__YOUR INSTRUCTIONS__
What is the number of lines in the data that contain "none"? Respond with nothing else.

Image sets with object changes
◆ ◆ ◆ ◆
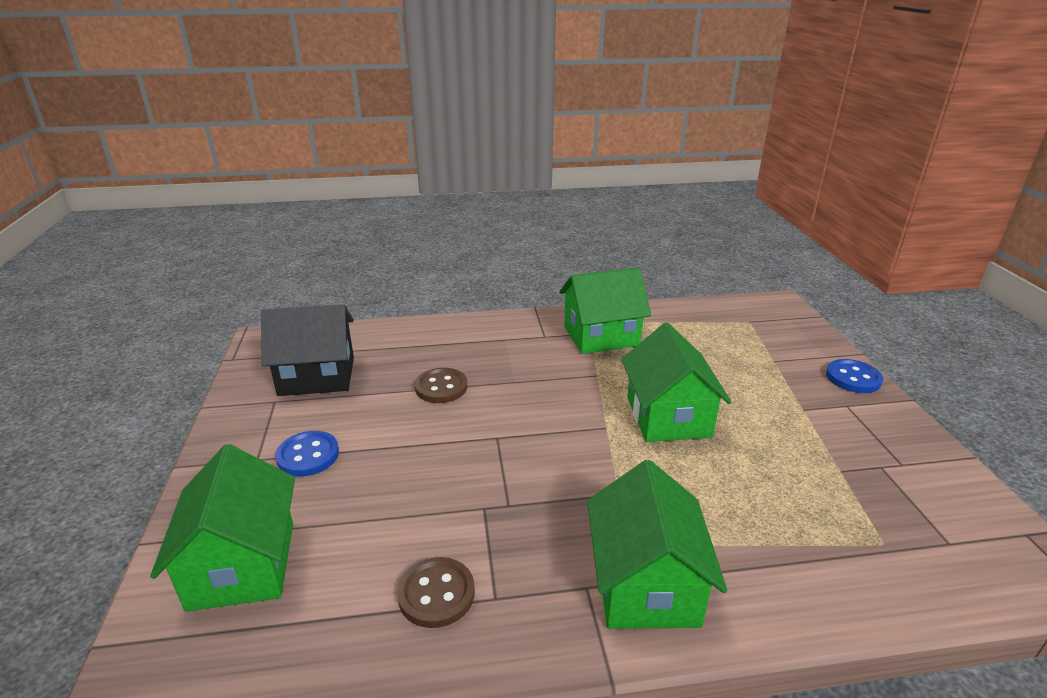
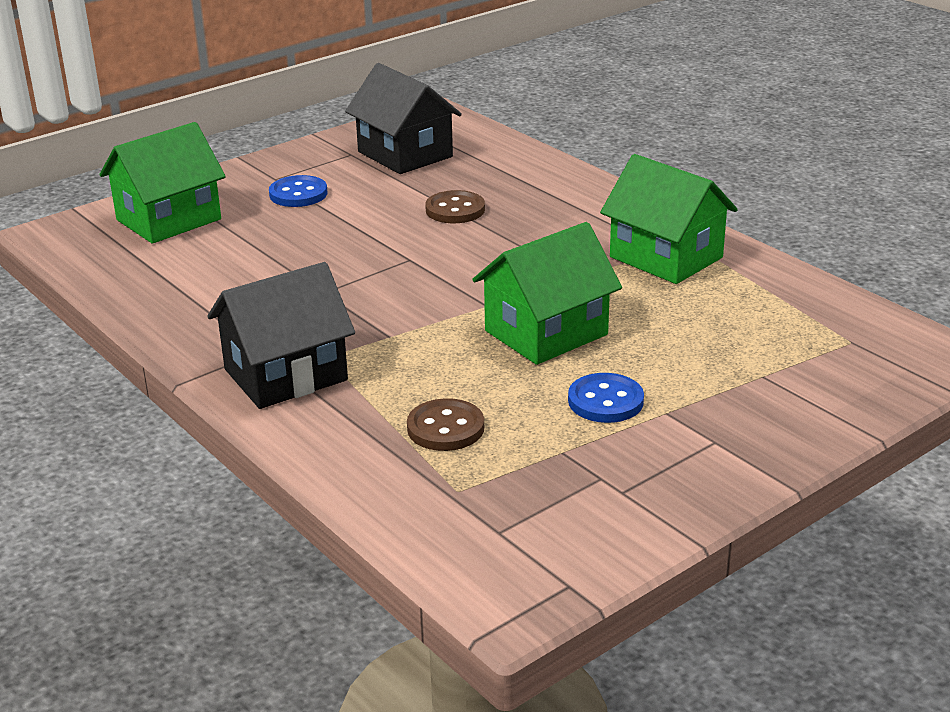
camera: 60 degrees right, 0 degrees up
(436, 594) = (201, 294): brown button -> brown button (445, 428)
(645, 584) = (286, 375): green house -> black house
(853, 378) = (793, 438): blue button -> blue button (605, 401)

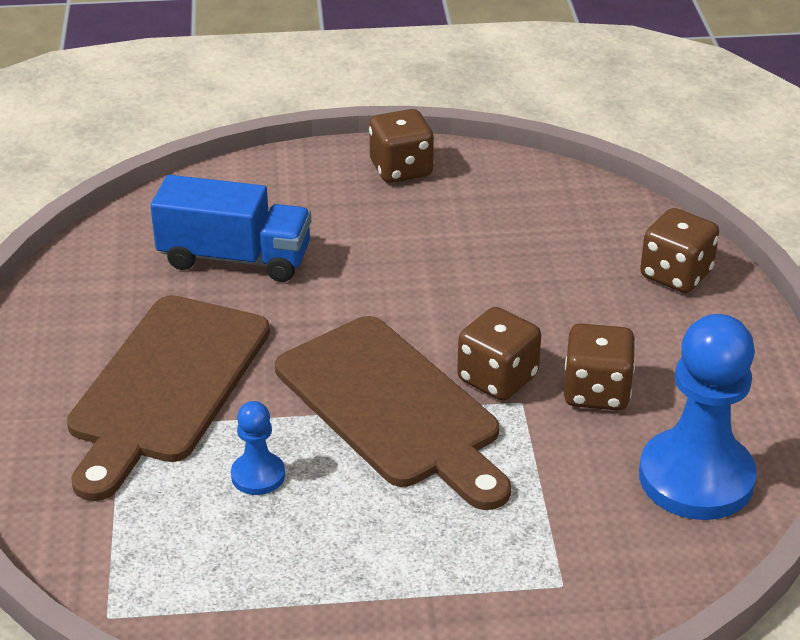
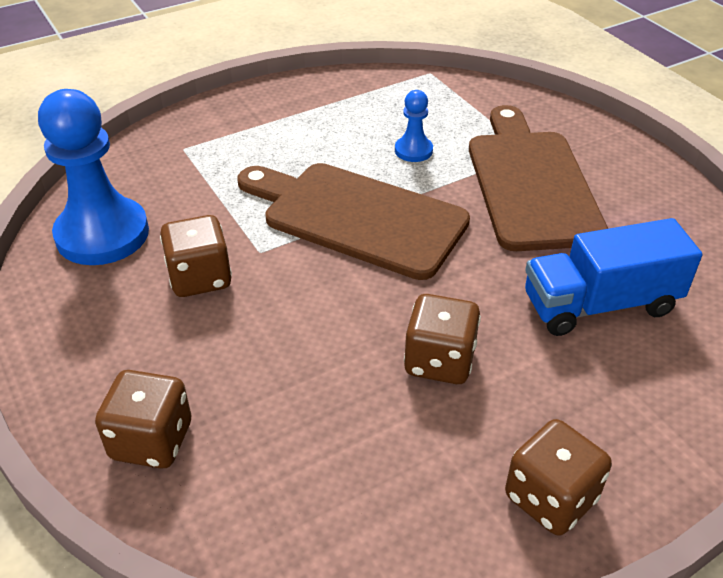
camera: 155 degrees right, 5 degrees up
(497, 378) = (288, 264): brown dice -> brown dice (439, 361)

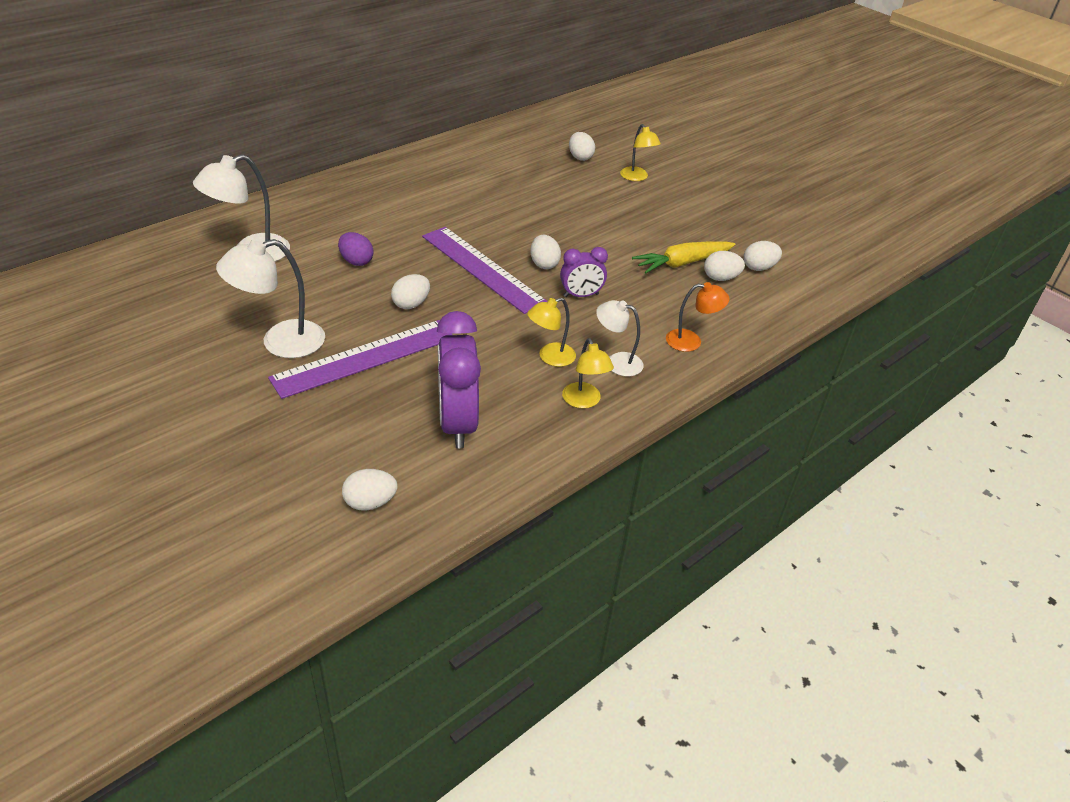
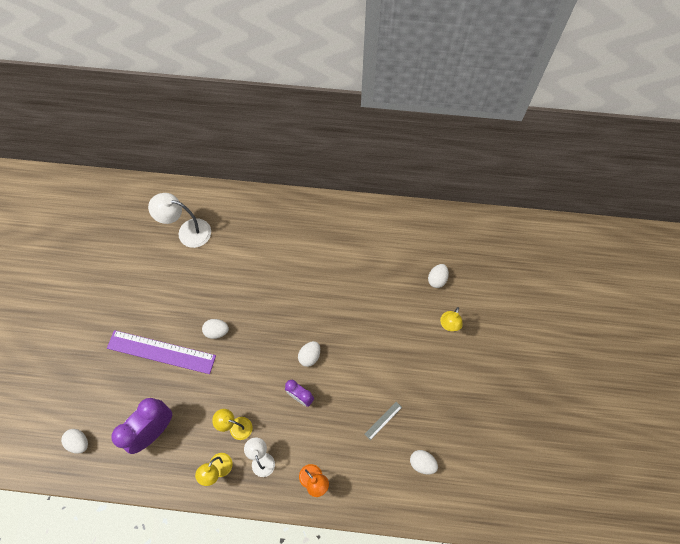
camera: 50 degrees right, 25 degrees up
(280, 342) = (140, 309): white lamp -> none
(356, 261) = (225, 277): purple egg -> none
(482, 269) = (276, 333): purple ruler -> none
(682, 263) = (383, 420): yellow carrot -> grey ruler
(720, 278) = (389, 451): white egg -> none

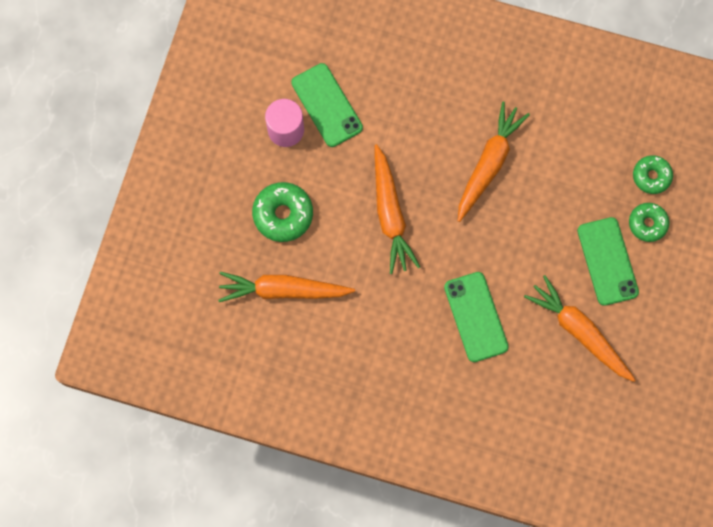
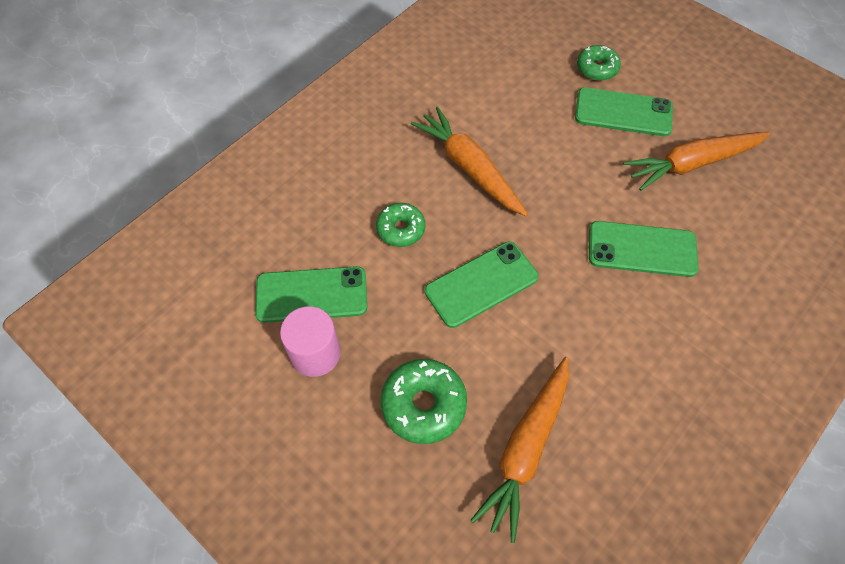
camera: 65 degrees left, 15 degrees down
(390, 214) = (481, 284): orange carrot -> green phone
(651, 176) = (549, 48): green donut -> green donut (401, 229)

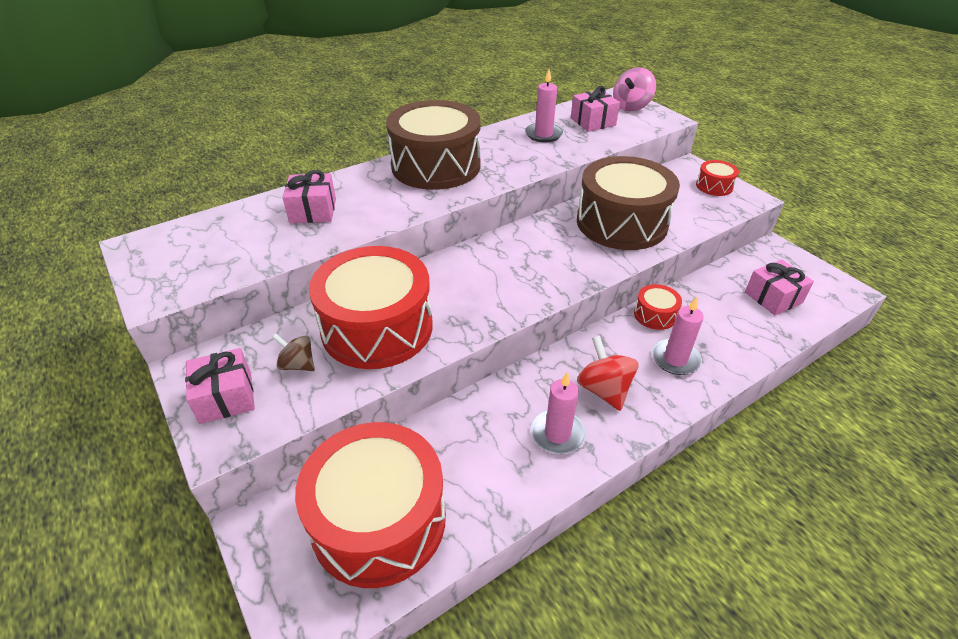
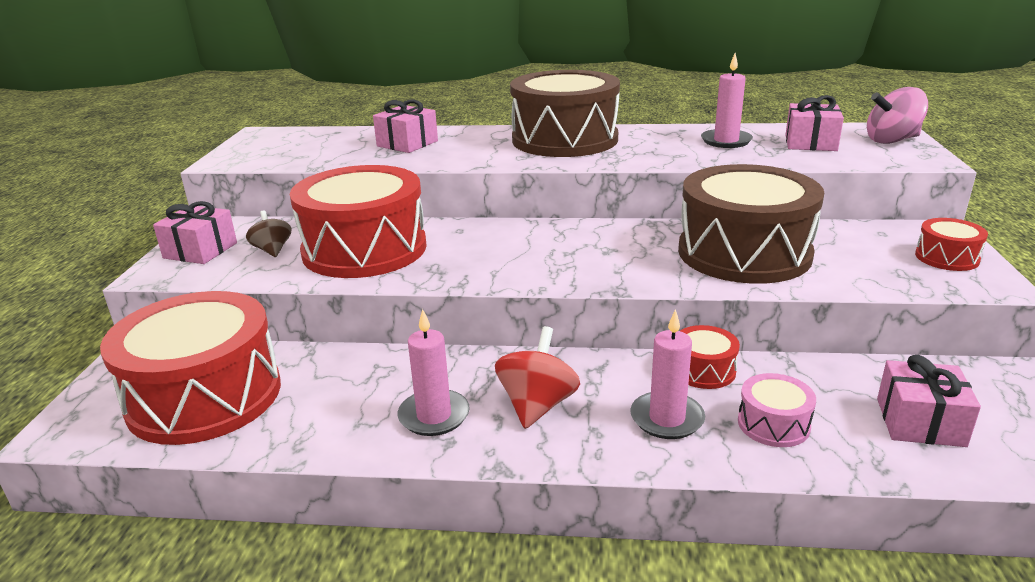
camera: 40 degrees right, 15 degrees down
(722, 334) = (773, 424): none -> pink drum

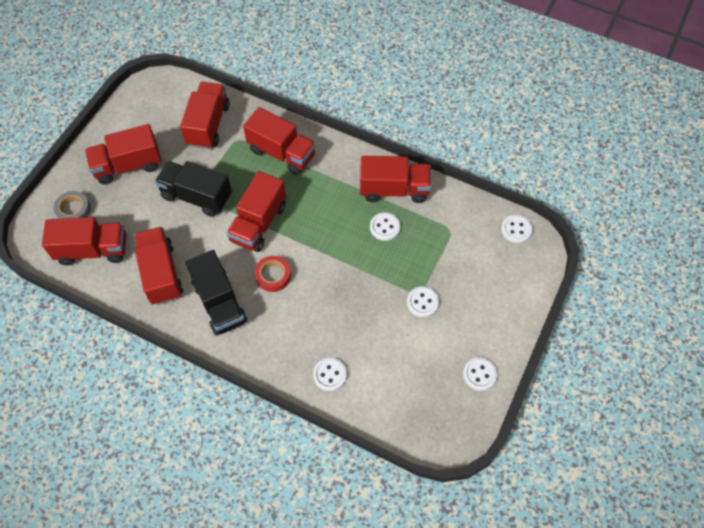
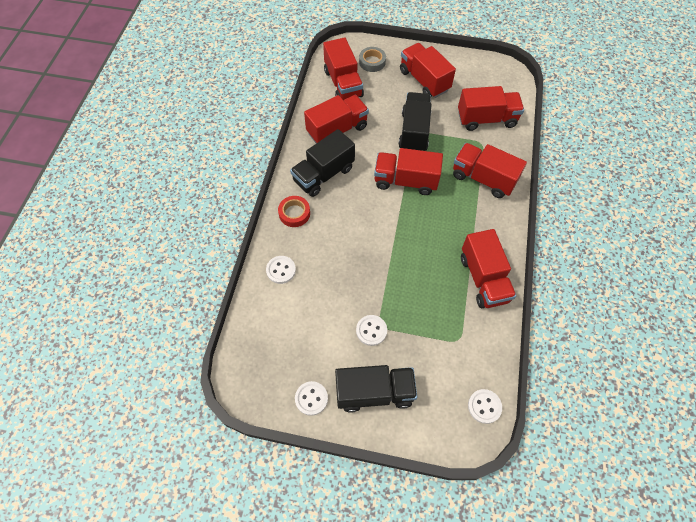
camera: 75 degrees right, 0 degrees up
(273, 276) = (359, 205): red tape -> red tape (294, 213)
(282, 153) = (483, 179): red truck -> red truck turned 105 degrees clockwise
(384, 227) = (439, 280): white button -> none
(485, 316) = (374, 392): none -> black truck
◆ ◆ ◆ ◆
__OUTPUT__
7